TO DO ▸
Lines with "green" in them are to be located in the listing below and copied.

SUPPLIED ENTRIES ▸
Content starts
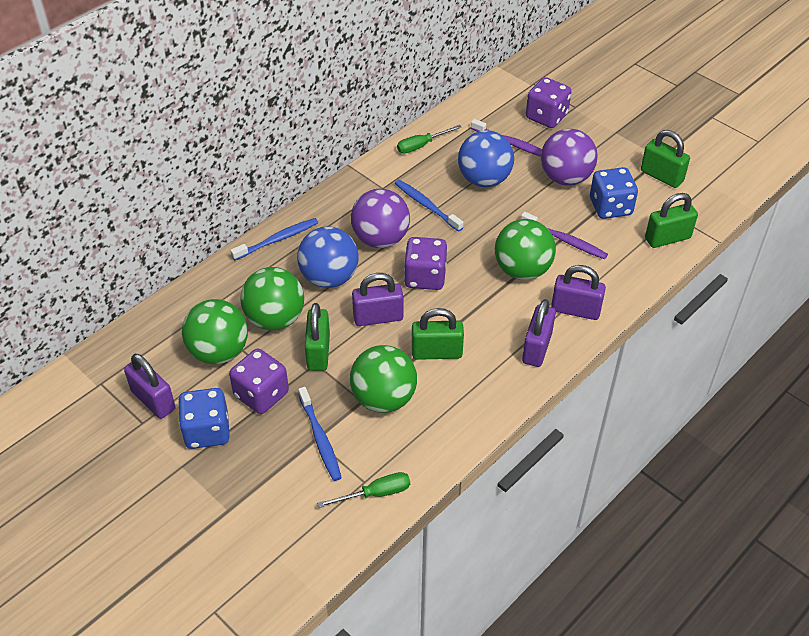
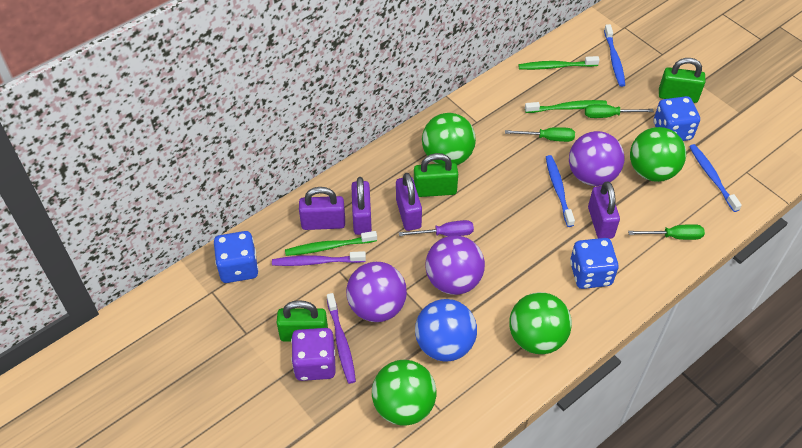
blue ball: 2 -> 1
blue dice: 2 -> 3
green padlock: 4 -> 3
green screwdriver: 2 -> 3
green toothbrush: 0 -> 3
purple ball: 2 -> 3
purple dice: 3 -> 1
purple screwdriver: 0 -> 1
Content ends
WRITTEN RESPONSE ▸
green padlock: 4 -> 3
green screwdriver: 2 -> 3
green toothbrush: 0 -> 3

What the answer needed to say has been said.